ACTION ITEM: Copy each line of the listing below where the word "gitanin" turns up.

DATA Block Start

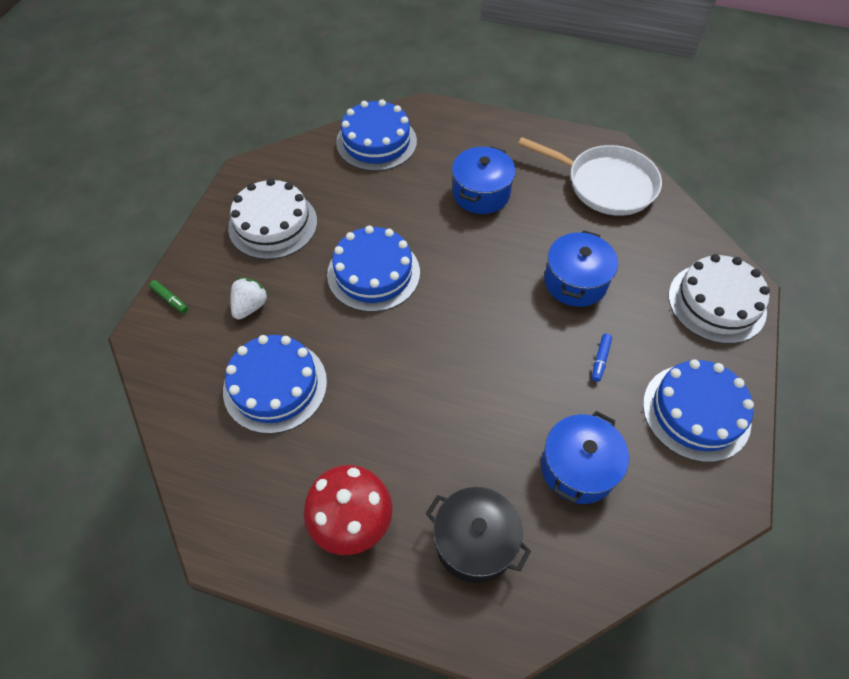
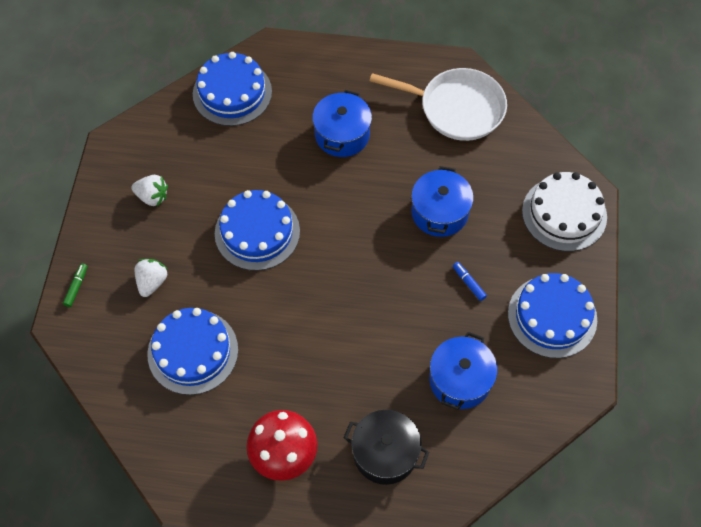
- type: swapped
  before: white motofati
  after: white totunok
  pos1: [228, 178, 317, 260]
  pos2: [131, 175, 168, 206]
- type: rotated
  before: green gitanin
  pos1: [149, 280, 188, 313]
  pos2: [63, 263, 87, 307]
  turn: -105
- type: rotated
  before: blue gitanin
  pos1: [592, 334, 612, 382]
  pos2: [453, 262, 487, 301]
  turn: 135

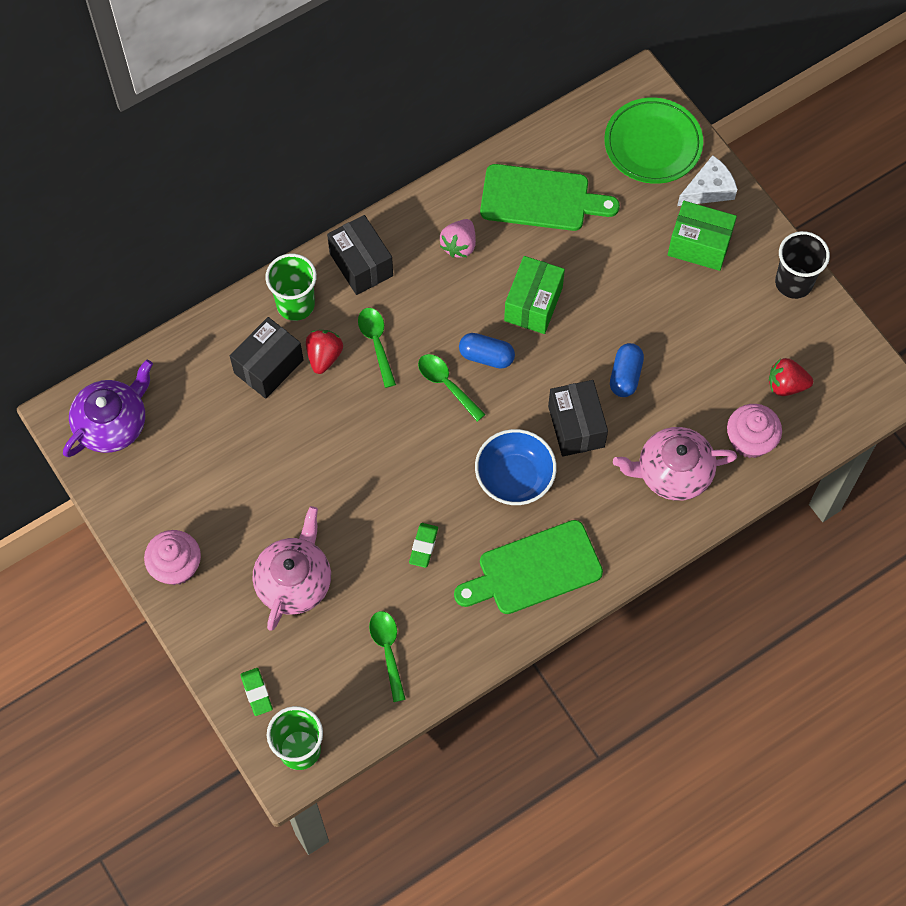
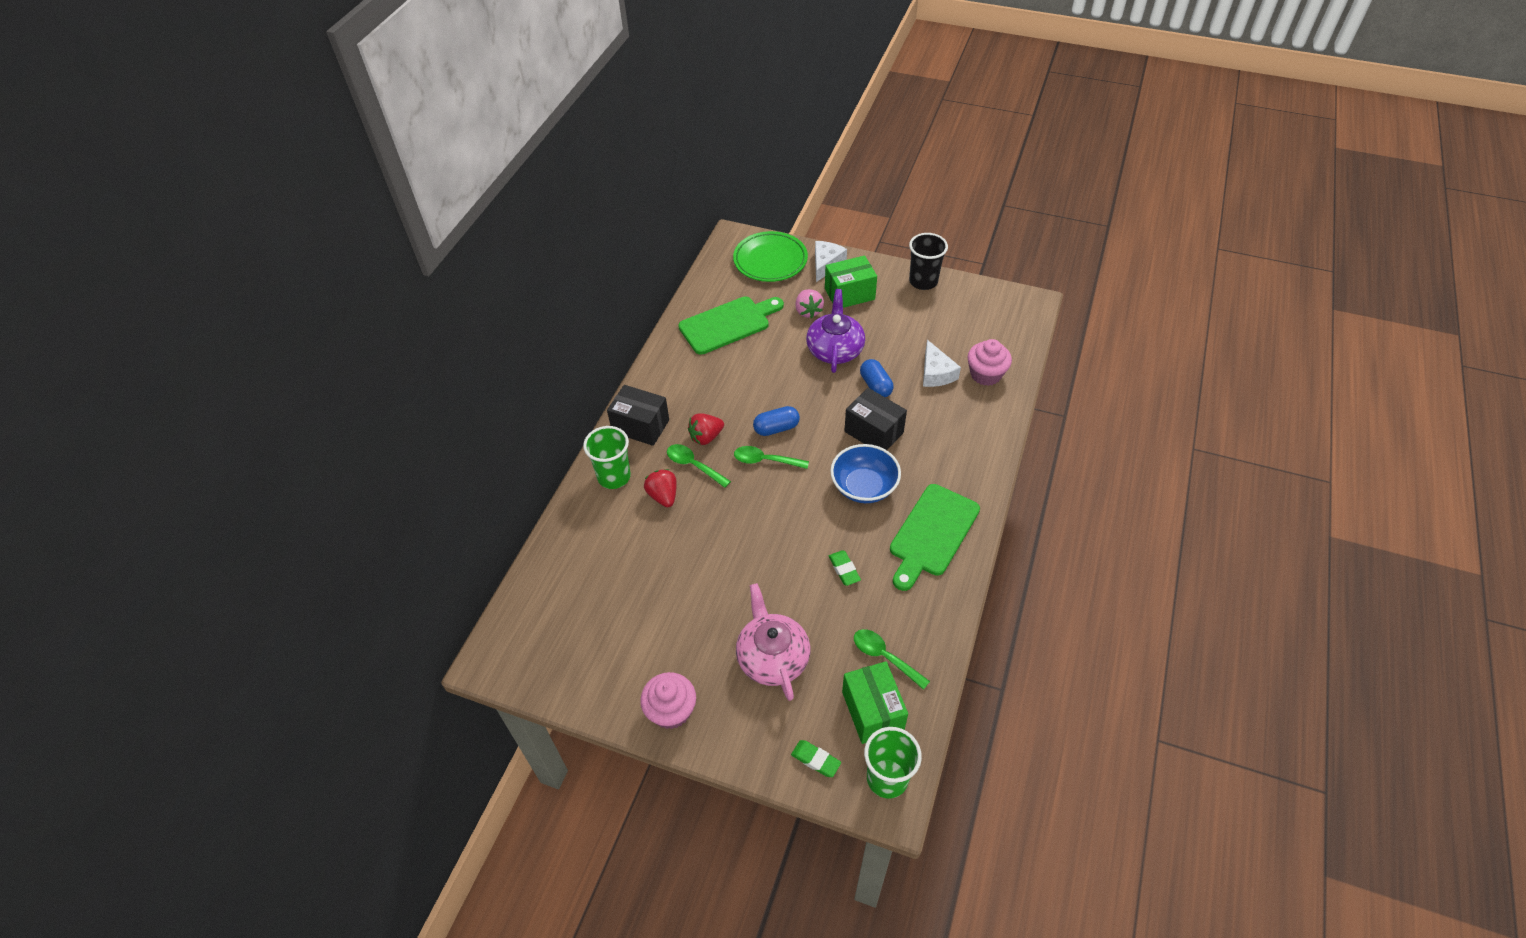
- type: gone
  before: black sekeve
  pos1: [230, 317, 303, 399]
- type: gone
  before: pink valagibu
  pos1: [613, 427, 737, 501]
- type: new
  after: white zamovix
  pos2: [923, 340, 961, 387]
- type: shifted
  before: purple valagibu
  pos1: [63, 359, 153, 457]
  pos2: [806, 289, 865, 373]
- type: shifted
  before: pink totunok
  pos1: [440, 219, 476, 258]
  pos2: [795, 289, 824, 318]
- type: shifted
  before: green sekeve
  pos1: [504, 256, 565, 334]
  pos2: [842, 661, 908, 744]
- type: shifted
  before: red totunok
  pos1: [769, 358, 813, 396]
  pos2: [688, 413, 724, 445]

DATA Block End
DATA Block Start

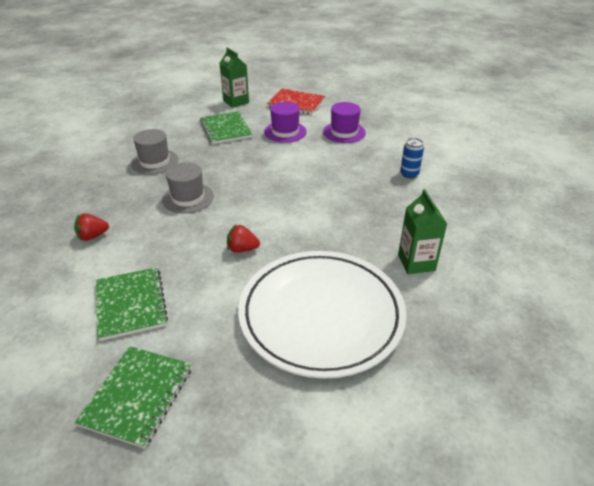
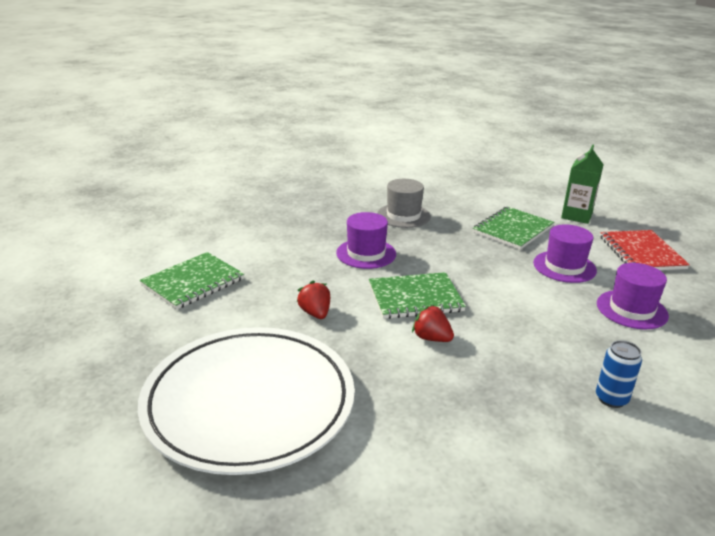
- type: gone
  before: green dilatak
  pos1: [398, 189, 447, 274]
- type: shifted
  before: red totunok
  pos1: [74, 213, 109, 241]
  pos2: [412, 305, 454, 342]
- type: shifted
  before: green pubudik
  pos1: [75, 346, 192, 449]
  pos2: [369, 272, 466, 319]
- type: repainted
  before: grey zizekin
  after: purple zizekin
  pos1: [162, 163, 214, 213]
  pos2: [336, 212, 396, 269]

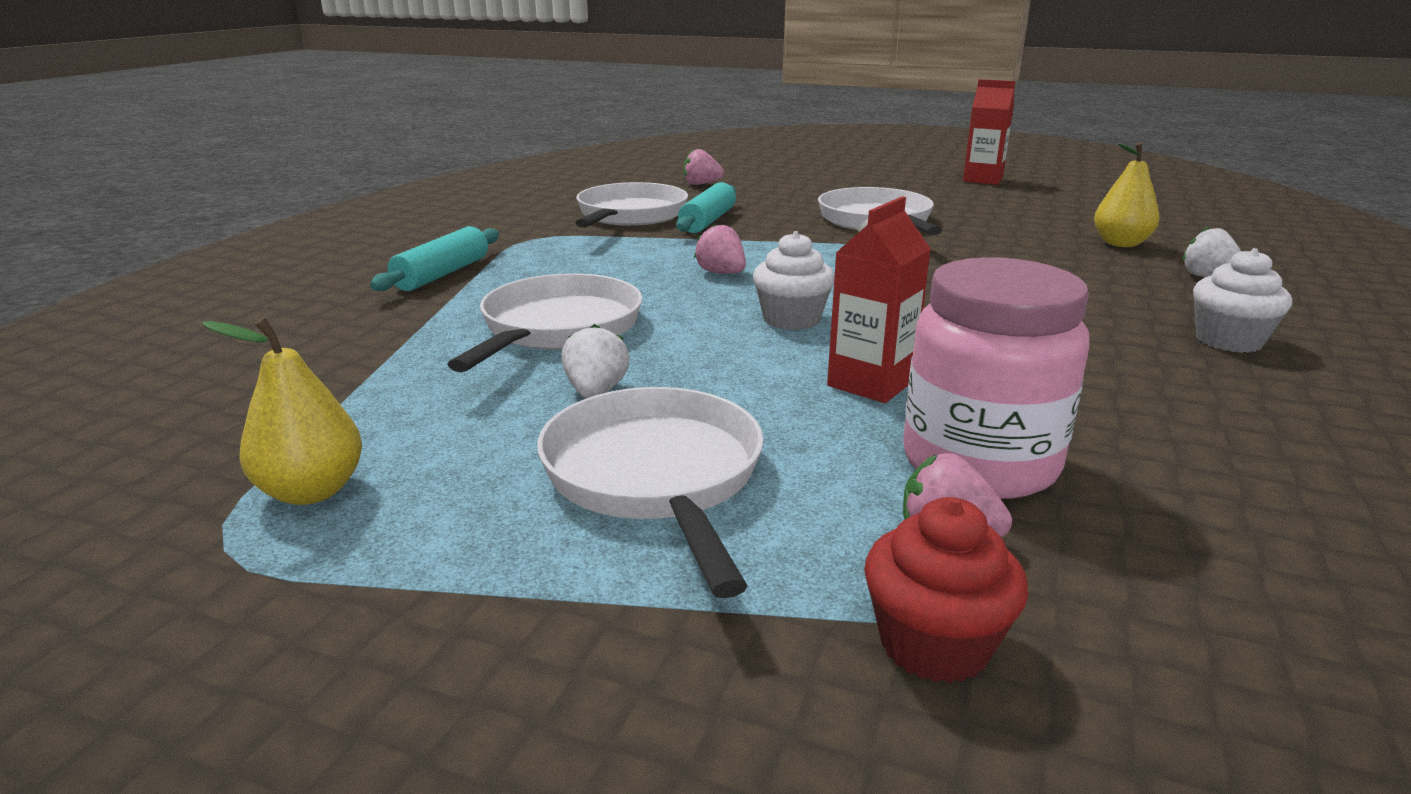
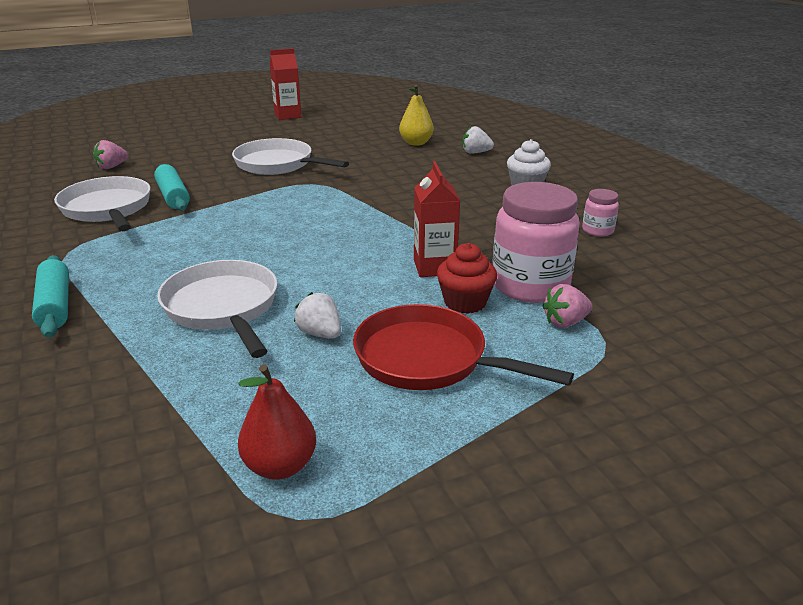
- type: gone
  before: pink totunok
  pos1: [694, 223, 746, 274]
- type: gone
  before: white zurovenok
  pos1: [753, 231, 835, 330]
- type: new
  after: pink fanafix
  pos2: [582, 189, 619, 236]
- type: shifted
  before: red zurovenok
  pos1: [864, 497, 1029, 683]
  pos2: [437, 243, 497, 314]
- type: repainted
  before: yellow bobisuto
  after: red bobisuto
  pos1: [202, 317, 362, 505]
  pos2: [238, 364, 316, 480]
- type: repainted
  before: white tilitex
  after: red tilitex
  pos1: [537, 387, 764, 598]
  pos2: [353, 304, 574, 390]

DATA Block End
DATA Block Start

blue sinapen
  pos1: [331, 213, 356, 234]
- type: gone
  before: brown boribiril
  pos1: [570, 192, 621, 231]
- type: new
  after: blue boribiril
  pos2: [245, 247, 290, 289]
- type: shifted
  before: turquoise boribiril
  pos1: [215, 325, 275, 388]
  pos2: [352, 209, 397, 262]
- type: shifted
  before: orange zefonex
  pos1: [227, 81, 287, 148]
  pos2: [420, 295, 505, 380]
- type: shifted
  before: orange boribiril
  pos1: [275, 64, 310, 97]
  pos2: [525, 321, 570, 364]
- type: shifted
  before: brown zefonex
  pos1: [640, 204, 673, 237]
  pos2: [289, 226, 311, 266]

DATA Block End

SOLUTION FOR THIS PROBLEM:
  before: green gitanin
  before: blue gitanin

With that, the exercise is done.